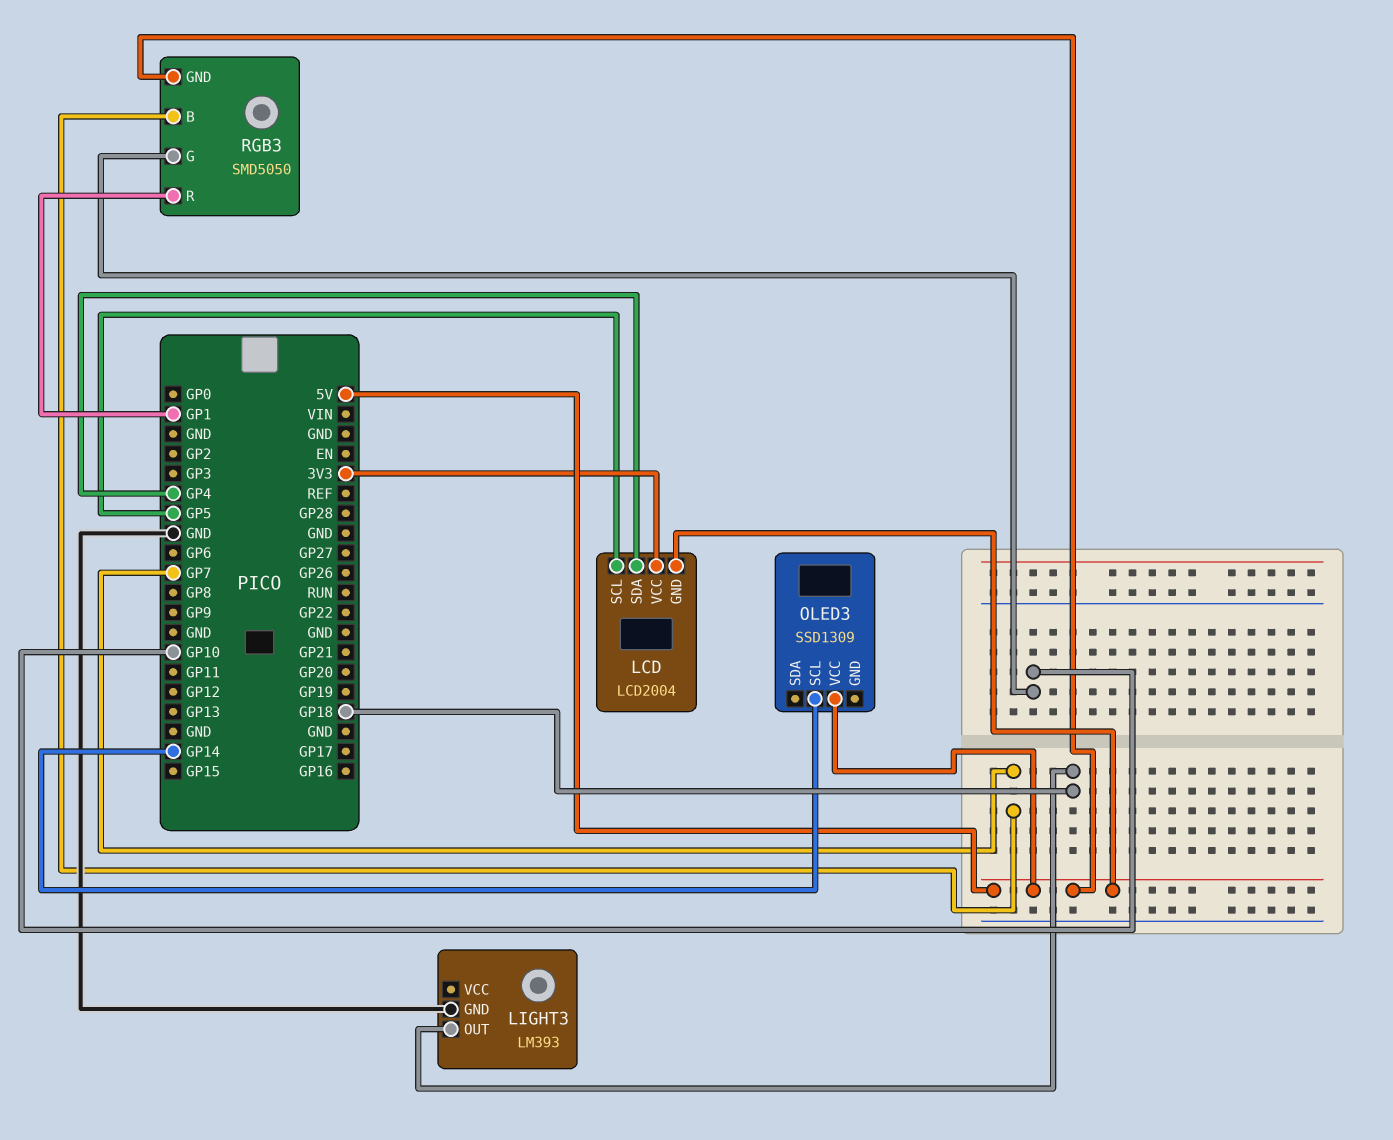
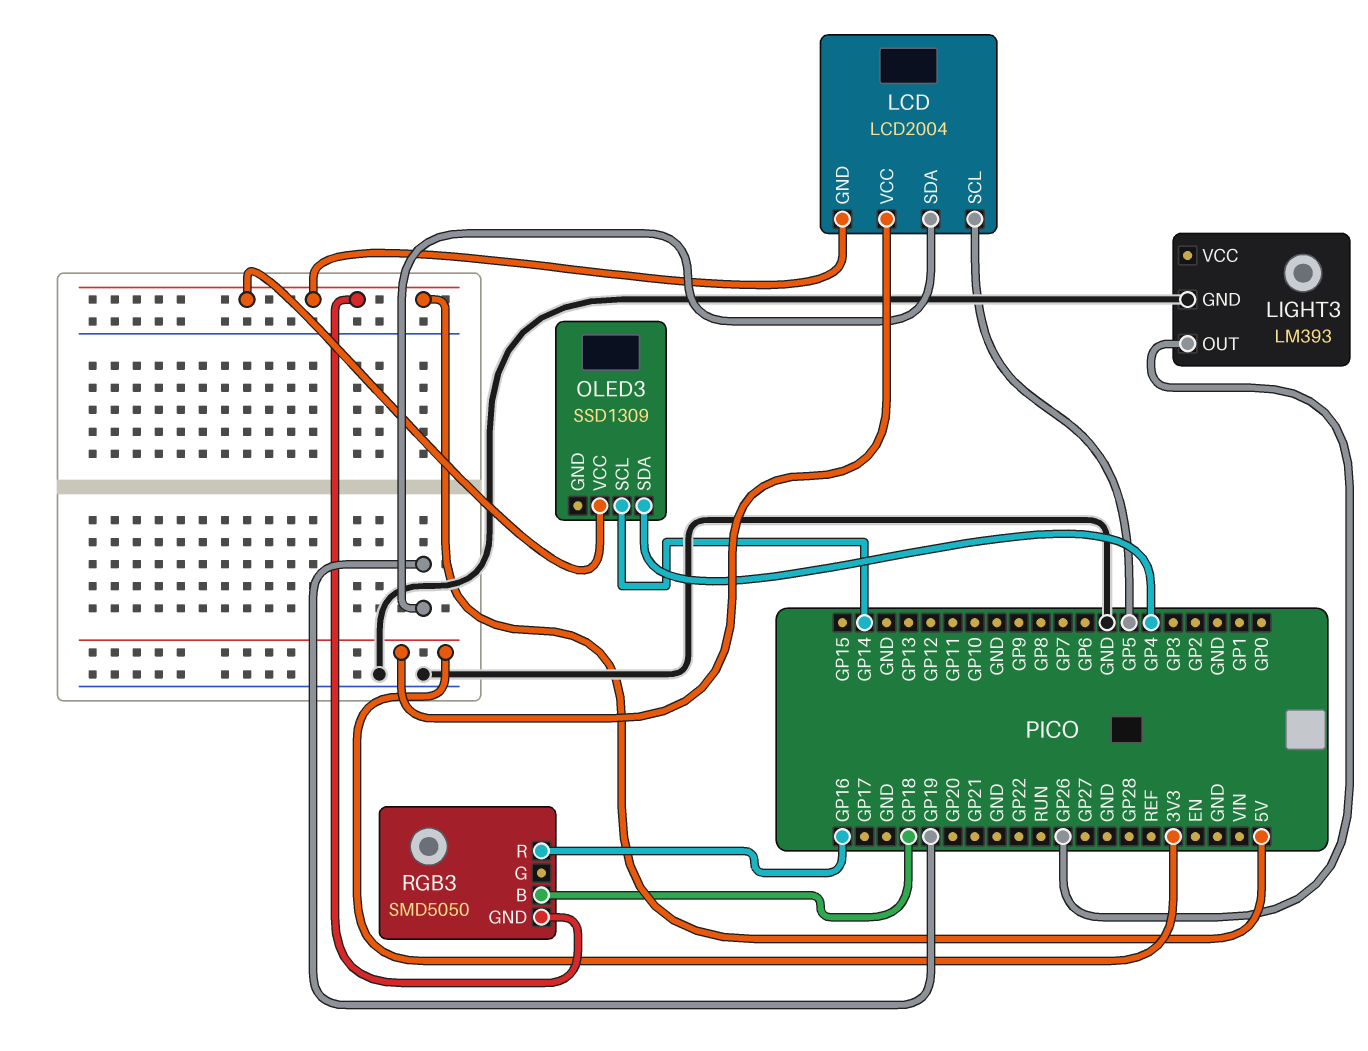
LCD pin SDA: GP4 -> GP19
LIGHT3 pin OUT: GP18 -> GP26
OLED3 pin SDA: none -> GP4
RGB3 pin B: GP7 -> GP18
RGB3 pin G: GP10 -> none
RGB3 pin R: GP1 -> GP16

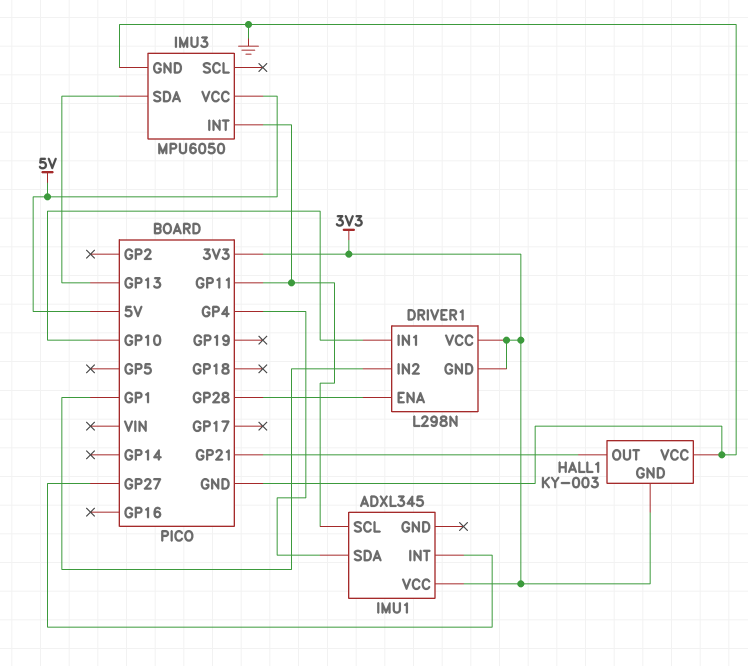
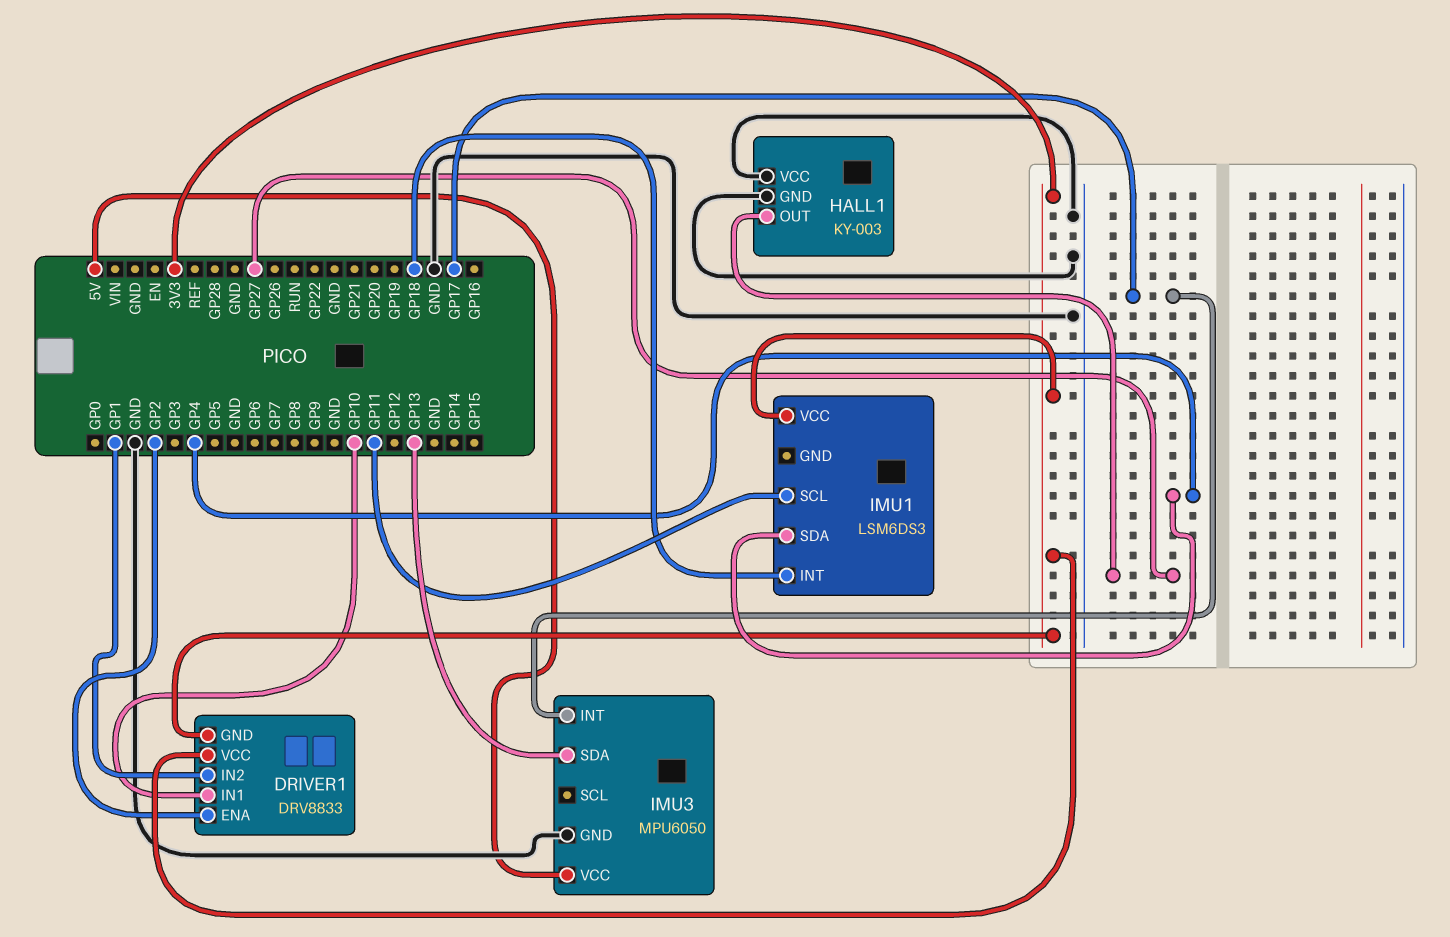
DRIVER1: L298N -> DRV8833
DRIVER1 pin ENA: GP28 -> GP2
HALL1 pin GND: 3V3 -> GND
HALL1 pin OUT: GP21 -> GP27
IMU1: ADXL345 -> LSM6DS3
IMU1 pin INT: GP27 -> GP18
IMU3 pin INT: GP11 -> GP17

......

* _Instructions to follow_:
Where a line in the entries holds "none", copy that line.

* _Task solution_:
OLED3 pin SDA: none -> GP4
RGB3 pin G: GP10 -> none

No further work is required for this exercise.